• PROBLEM STATEMENT
For each line below that holds the word "XSHUT", make a copy.

[Content revision data]
--*--

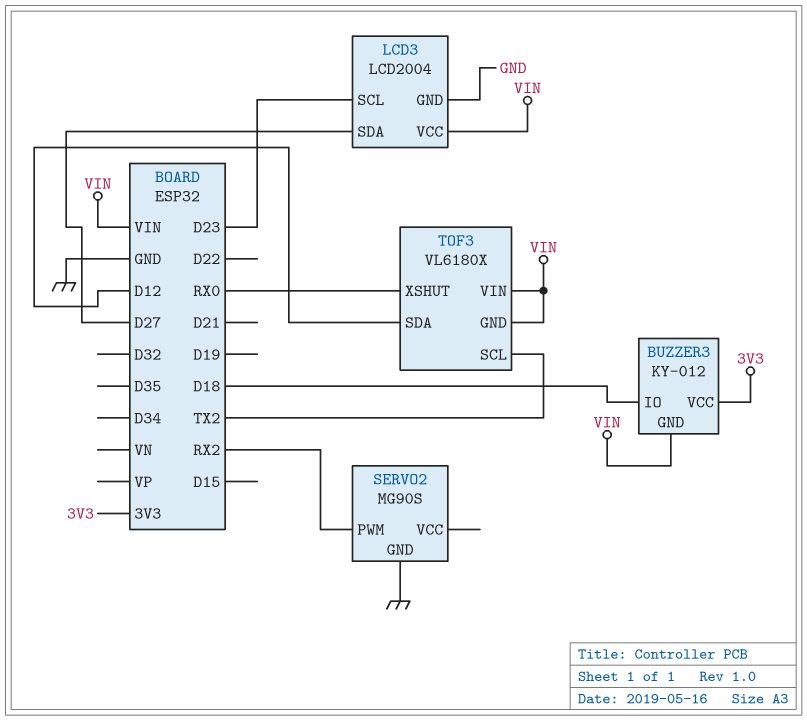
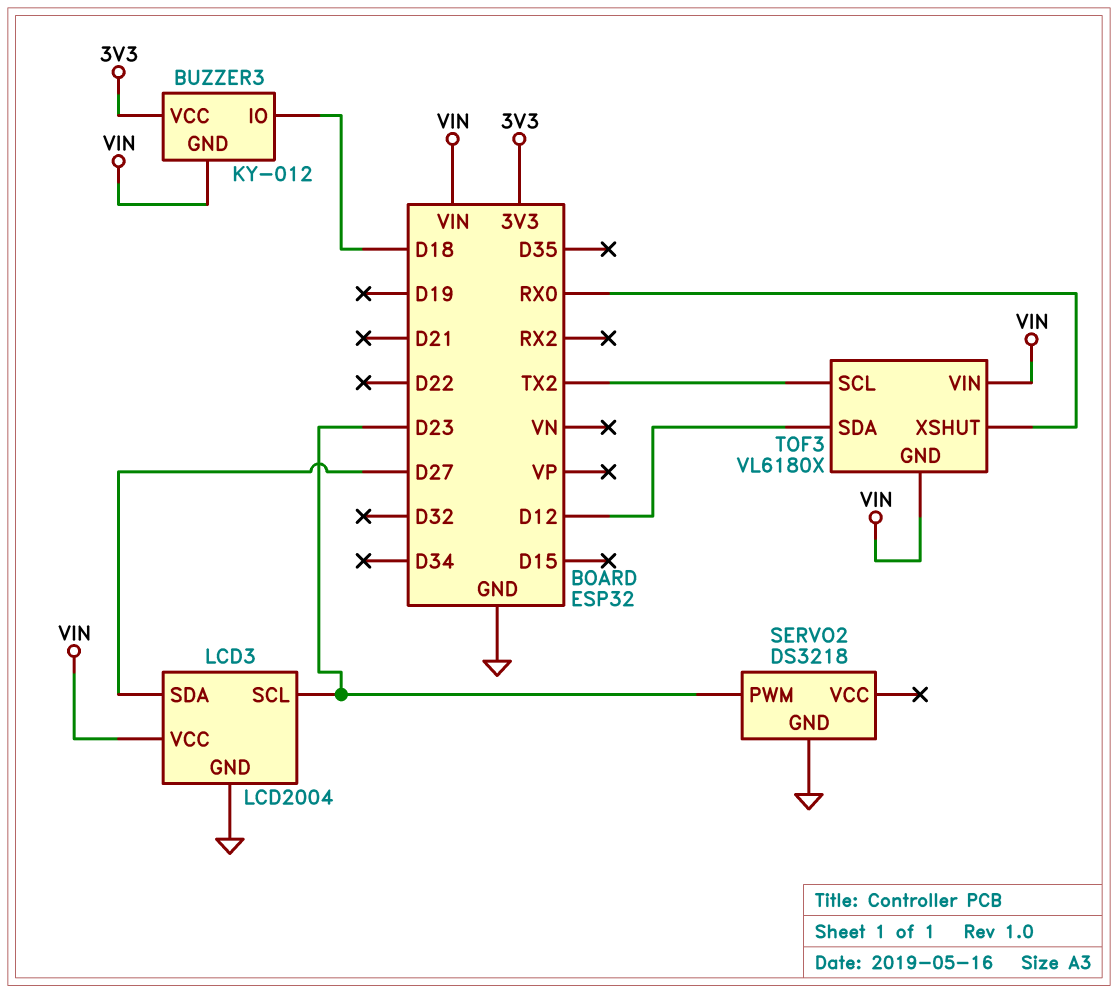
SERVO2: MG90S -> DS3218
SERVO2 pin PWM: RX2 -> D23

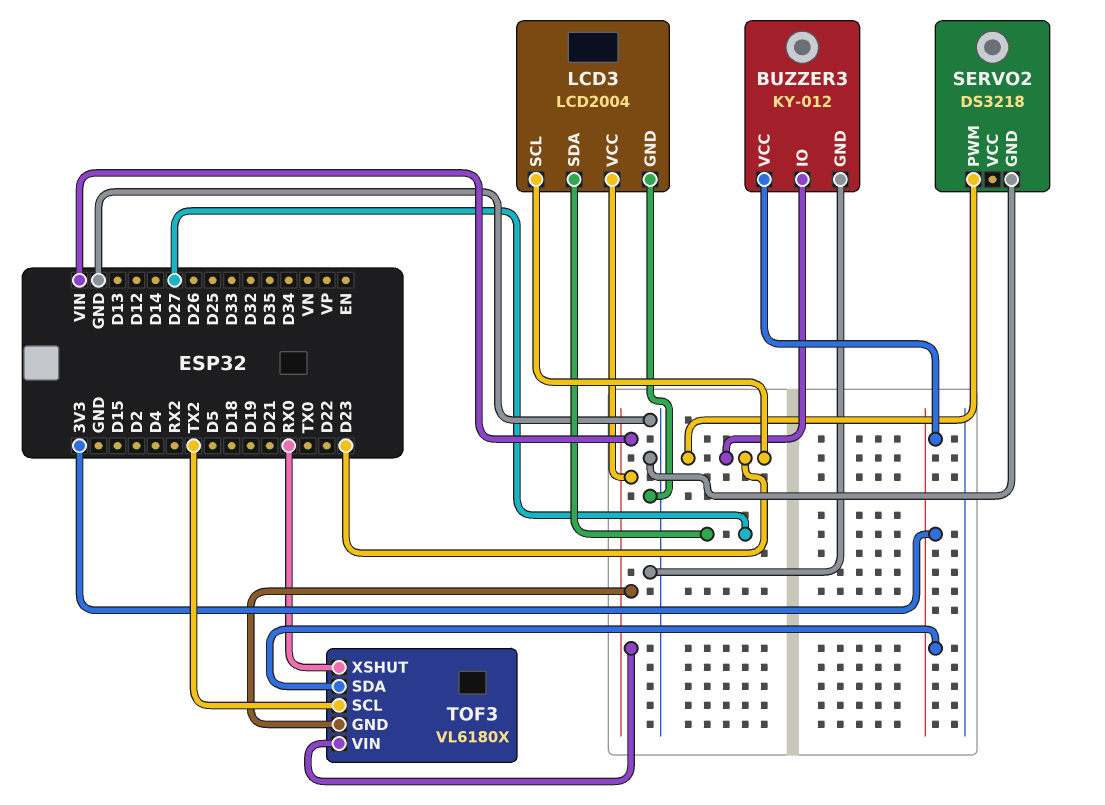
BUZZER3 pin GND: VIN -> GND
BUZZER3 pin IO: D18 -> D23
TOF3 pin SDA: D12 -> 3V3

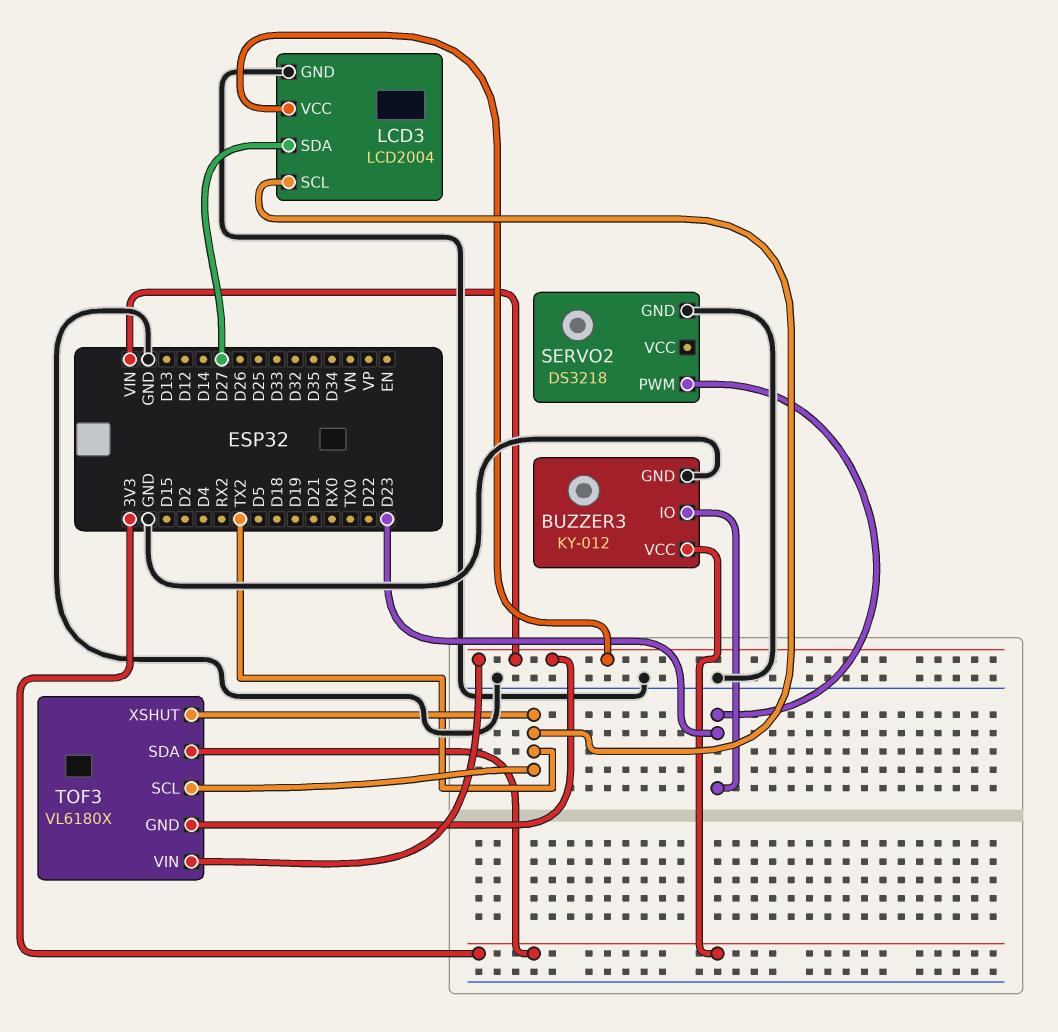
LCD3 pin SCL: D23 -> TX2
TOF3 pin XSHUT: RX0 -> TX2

--*--

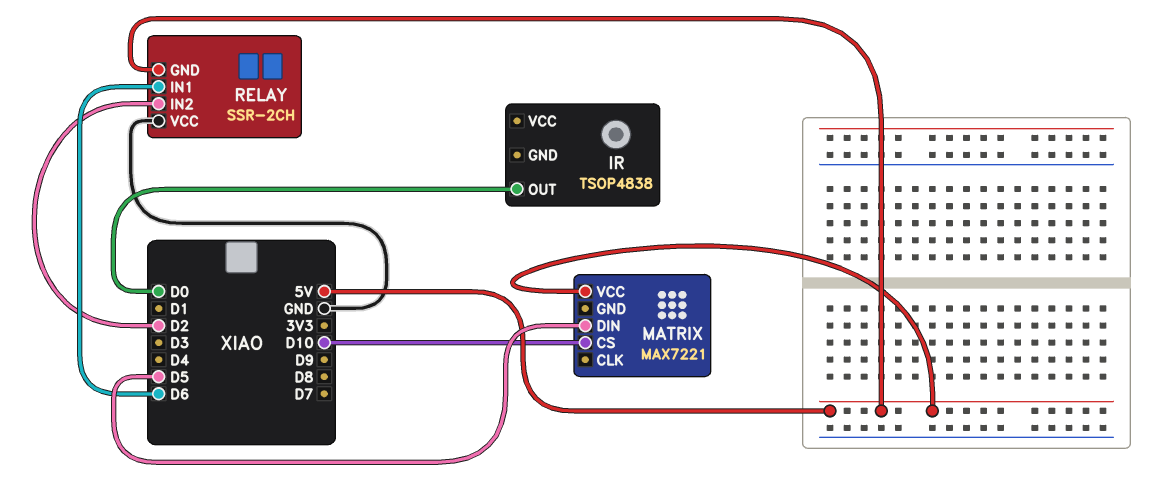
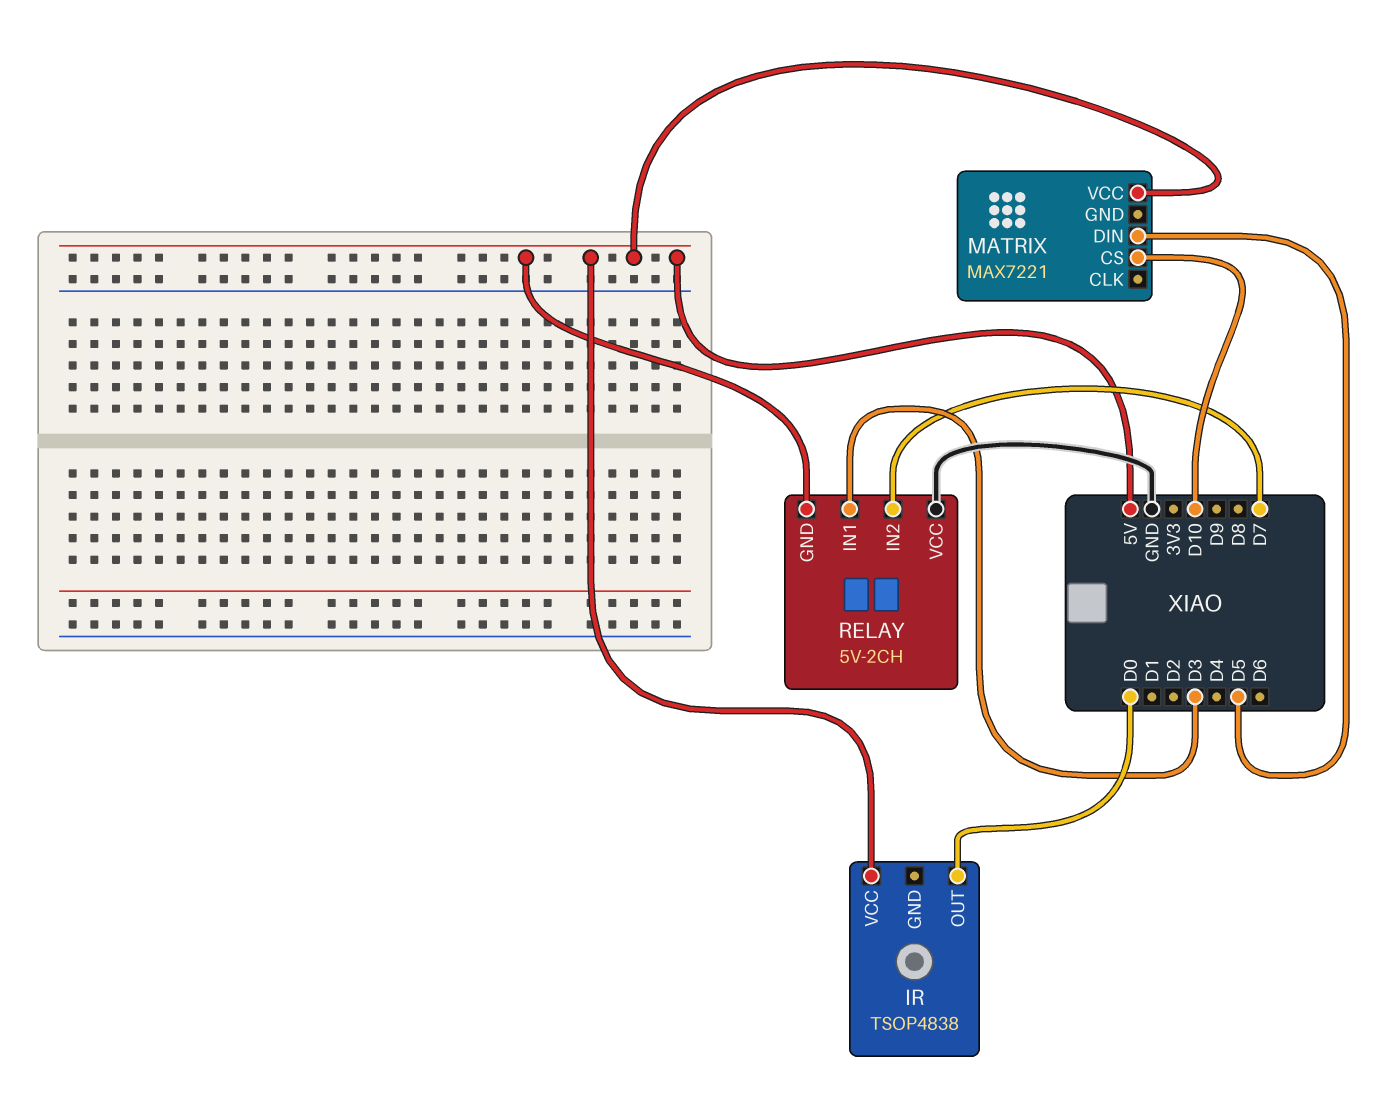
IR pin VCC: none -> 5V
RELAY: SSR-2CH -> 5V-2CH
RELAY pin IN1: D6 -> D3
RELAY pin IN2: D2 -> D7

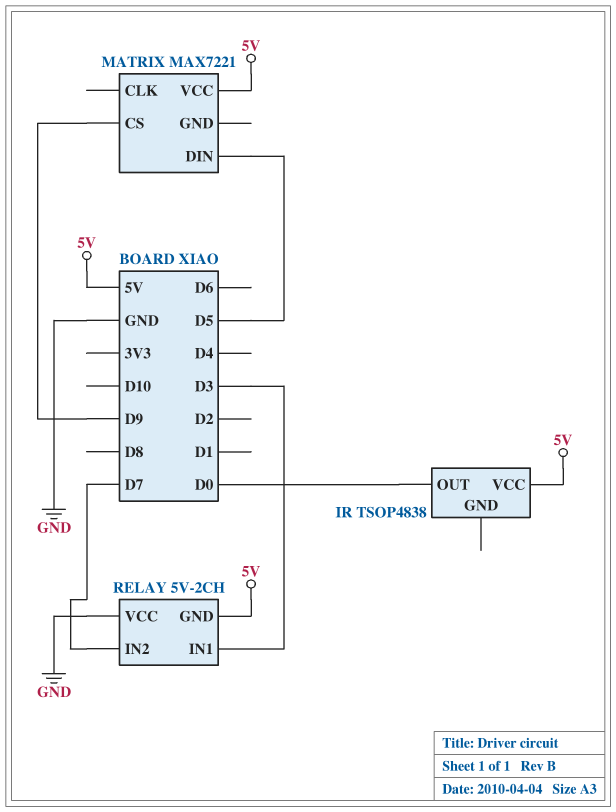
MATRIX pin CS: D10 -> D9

--*--

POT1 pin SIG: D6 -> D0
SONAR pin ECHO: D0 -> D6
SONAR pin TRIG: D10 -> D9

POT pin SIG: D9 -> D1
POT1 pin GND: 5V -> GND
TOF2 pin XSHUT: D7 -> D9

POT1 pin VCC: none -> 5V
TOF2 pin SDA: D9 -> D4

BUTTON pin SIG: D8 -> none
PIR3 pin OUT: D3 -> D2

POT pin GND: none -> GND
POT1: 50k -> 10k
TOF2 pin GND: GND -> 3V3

--*--

• SOLUTION
TOF3 pin XSHUT: RX0 -> TX2
TOF2 pin XSHUT: D7 -> D9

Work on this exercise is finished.